After finding the line that contains "none -> white brick E1:E3 level 2" in the entries below, retype it and every following line precisely, the last included.

***** The data *****

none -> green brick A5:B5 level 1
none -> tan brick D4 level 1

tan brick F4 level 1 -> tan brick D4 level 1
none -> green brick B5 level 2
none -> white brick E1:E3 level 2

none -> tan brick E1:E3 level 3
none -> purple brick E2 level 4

*****

=== Task answer ===
none -> white brick E1:E3 level 2

none -> tan brick E1:E3 level 3
none -> purple brick E2 level 4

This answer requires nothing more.